(Data provided begins)

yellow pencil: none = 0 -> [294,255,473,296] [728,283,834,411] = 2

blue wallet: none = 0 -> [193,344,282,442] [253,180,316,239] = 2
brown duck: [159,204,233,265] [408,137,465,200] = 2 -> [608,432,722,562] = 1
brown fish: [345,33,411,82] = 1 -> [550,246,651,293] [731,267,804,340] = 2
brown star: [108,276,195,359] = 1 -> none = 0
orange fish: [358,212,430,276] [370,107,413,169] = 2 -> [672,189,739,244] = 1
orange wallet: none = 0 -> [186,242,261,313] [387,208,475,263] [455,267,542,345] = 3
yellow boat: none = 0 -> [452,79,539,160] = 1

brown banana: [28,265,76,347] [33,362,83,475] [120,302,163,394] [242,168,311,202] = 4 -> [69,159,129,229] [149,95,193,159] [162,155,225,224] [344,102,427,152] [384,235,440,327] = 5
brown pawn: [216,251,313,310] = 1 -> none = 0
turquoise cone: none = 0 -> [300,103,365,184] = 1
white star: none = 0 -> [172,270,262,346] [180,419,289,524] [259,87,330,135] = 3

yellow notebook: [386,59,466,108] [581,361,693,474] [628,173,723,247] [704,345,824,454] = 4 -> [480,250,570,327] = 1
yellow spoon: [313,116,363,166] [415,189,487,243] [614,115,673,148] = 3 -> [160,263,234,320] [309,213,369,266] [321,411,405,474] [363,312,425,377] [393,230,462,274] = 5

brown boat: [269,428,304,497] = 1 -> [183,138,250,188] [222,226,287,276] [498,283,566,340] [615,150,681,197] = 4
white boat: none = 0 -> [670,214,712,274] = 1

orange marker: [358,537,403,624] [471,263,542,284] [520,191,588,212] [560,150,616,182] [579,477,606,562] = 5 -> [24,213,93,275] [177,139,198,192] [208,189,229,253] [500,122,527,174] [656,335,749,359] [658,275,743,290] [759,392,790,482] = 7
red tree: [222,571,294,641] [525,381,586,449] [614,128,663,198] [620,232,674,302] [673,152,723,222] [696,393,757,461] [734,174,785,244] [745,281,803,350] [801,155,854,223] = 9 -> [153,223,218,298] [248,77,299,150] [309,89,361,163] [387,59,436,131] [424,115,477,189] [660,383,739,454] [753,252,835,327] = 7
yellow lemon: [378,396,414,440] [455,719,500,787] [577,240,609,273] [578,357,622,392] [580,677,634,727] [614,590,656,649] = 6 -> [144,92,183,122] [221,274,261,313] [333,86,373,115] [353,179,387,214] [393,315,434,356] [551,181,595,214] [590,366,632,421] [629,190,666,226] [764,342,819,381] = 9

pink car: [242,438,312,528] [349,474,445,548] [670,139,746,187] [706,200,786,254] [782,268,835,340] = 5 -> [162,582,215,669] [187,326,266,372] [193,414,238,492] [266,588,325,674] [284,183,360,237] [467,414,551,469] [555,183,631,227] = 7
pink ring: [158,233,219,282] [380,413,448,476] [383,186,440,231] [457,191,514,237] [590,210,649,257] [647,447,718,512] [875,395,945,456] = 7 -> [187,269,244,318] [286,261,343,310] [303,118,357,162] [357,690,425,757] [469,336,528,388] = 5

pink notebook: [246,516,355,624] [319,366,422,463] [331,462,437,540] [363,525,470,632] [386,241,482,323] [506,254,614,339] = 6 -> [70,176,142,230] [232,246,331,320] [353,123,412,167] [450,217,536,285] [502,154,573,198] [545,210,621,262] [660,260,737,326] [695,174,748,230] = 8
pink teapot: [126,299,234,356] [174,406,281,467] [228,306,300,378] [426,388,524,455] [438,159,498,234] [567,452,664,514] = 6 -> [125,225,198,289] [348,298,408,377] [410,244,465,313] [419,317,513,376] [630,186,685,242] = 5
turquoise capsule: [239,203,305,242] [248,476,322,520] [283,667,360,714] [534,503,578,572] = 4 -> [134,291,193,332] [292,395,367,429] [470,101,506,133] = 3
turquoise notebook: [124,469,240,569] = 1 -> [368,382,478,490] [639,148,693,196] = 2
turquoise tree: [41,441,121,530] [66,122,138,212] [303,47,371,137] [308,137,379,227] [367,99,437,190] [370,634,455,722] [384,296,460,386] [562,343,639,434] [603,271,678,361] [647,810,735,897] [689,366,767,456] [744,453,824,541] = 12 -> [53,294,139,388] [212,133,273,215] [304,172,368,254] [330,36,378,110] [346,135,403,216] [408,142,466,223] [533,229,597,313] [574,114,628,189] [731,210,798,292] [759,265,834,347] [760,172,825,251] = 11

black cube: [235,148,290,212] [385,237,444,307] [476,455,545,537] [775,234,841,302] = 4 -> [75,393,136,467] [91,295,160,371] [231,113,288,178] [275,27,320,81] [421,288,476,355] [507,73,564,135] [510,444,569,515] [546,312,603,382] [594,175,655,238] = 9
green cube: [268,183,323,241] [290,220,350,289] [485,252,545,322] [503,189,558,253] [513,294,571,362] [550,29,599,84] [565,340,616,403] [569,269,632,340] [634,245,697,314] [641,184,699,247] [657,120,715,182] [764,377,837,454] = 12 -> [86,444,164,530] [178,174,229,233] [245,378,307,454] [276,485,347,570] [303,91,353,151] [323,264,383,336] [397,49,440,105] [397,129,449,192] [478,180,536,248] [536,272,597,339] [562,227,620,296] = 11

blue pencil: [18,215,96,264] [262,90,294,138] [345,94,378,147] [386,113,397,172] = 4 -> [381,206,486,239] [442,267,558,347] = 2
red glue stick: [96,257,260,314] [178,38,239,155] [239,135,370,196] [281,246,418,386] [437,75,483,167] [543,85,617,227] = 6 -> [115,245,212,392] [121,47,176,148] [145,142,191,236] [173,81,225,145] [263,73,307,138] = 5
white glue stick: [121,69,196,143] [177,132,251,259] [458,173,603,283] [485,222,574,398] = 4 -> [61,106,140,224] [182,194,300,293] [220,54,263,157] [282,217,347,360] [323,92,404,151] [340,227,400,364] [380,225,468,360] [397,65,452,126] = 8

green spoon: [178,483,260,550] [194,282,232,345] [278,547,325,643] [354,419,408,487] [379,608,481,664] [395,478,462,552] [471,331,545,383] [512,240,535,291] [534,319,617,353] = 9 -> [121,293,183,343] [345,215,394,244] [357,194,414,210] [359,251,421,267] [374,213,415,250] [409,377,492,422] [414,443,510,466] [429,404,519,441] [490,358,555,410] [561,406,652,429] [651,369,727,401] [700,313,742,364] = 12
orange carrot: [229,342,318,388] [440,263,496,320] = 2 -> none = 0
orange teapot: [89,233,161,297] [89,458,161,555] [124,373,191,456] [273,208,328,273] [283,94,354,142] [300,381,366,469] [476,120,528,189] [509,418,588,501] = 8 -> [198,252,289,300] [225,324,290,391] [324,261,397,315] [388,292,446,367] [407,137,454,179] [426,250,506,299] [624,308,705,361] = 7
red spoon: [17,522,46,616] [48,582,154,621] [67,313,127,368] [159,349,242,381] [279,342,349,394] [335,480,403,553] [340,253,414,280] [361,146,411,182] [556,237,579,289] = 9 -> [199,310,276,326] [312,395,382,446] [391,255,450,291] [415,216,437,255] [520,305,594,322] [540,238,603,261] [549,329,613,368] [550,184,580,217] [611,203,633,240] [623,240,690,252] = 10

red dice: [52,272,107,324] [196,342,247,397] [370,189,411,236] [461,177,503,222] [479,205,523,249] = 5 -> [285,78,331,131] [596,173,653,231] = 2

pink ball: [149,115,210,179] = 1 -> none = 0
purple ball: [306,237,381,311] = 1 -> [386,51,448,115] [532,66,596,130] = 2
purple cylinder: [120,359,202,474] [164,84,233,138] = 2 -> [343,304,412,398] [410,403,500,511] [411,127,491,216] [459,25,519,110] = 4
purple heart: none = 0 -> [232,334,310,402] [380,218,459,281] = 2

(Data provided ends)

*Problem to work on*
Among the lines of the records, copy out each one that contains the word "fish".

*Solution to this exercise*
brown fish: [345,33,411,82] = 1 -> [550,246,651,293] [731,267,804,340] = 2
orange fish: [358,212,430,276] [370,107,413,169] = 2 -> [672,189,739,244] = 1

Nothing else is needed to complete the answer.